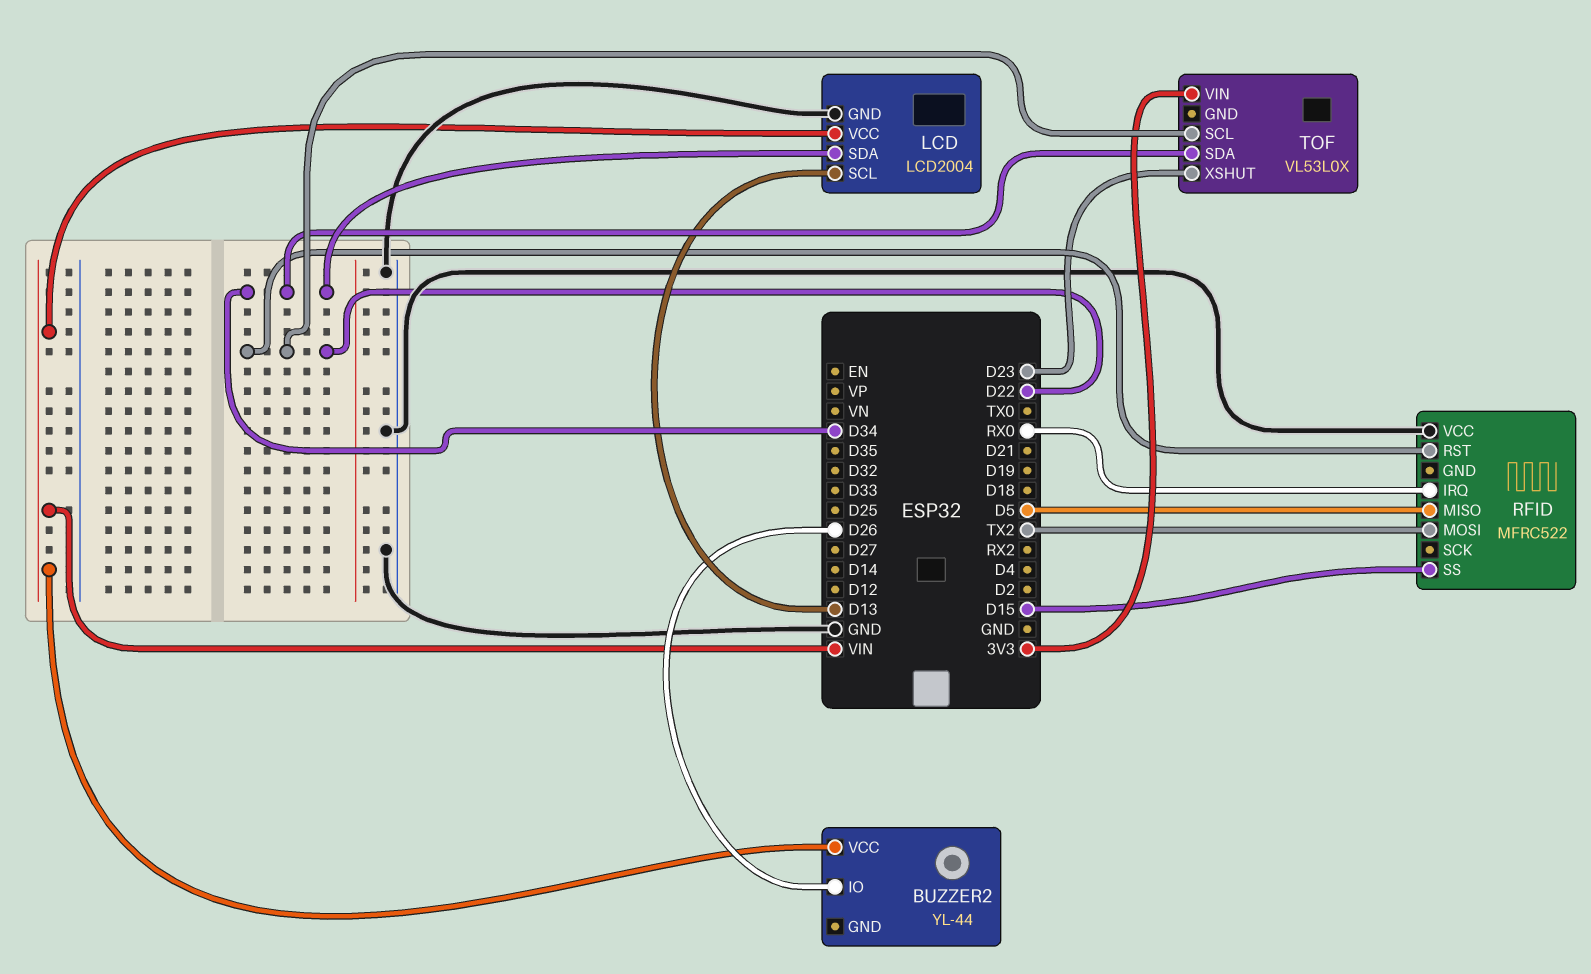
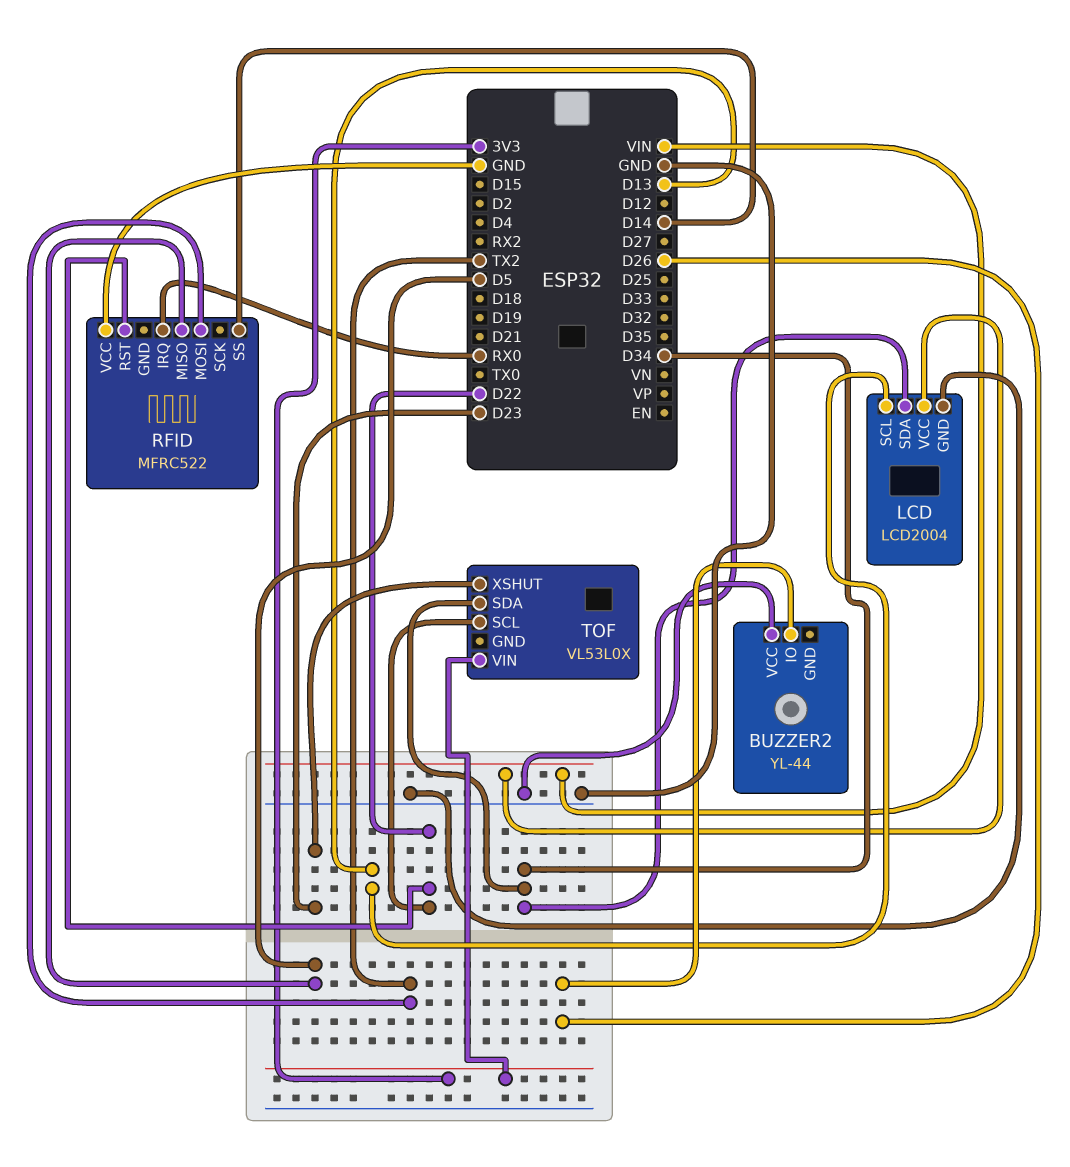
BUZZER2 pin VCC: VIN -> GND
RFID pin SS: D15 -> D14

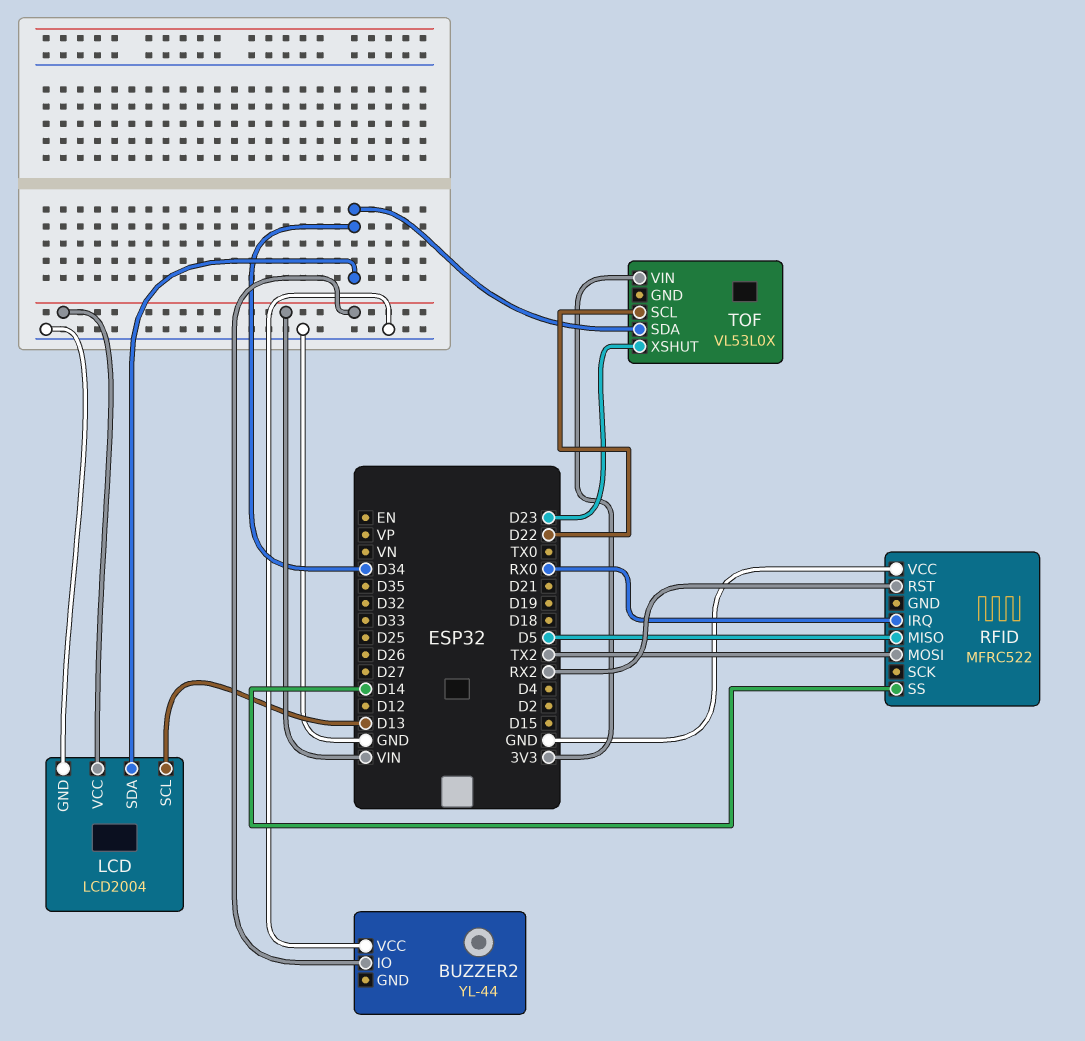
BUZZER2 pin IO: D26 -> VIN
RFID pin RST: D22 -> RX2

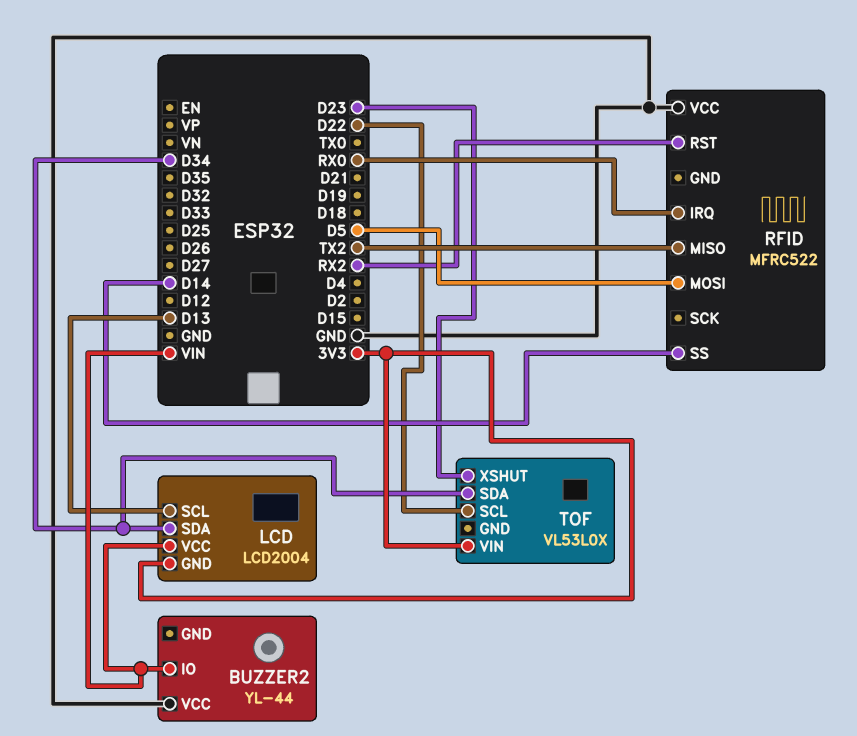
LCD pin GND: GND -> 3V3
RFID pin MISO: D5 -> TX2
RFID pin MOSI: TX2 -> D5

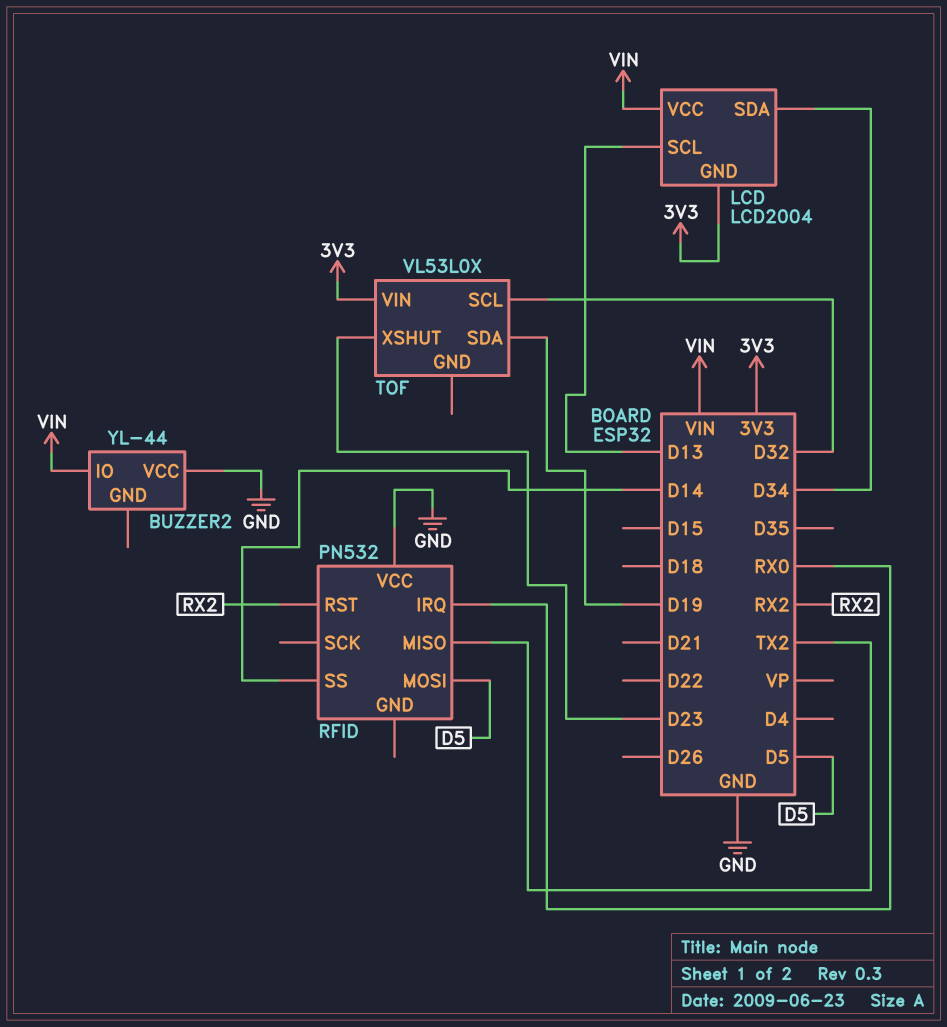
RFID: MFRC522 -> PN532
TOF pin SCL: D22 -> D32
TOF pin SDA: D34 -> D19

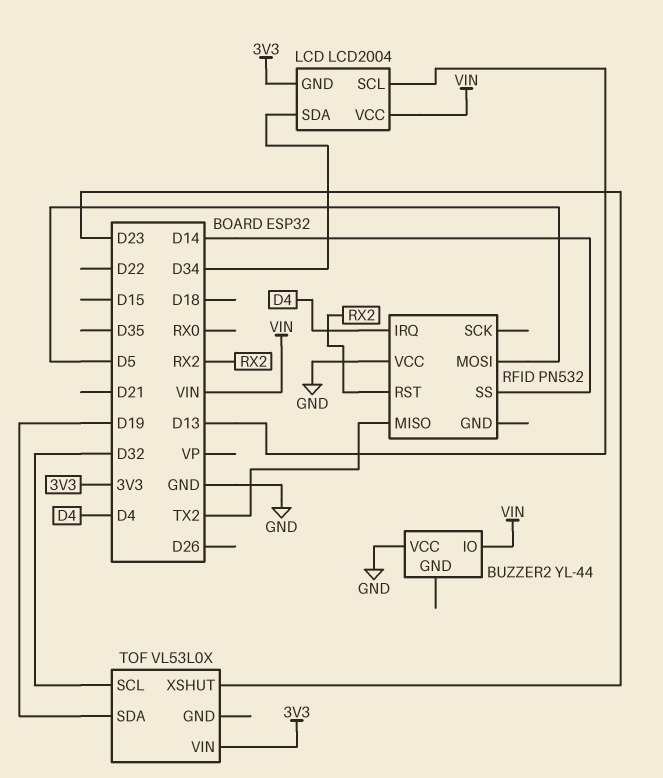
RFID pin IRQ: RX0 -> D4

(Instructions to follow): Starting from the records above, filter out all lines except those containing the word "RFID".

(Output):
RFID pin SS: D15 -> D14
RFID pin RST: D22 -> RX2
RFID pin MISO: D5 -> TX2
RFID pin MOSI: TX2 -> D5
RFID: MFRC522 -> PN532
RFID pin IRQ: RX0 -> D4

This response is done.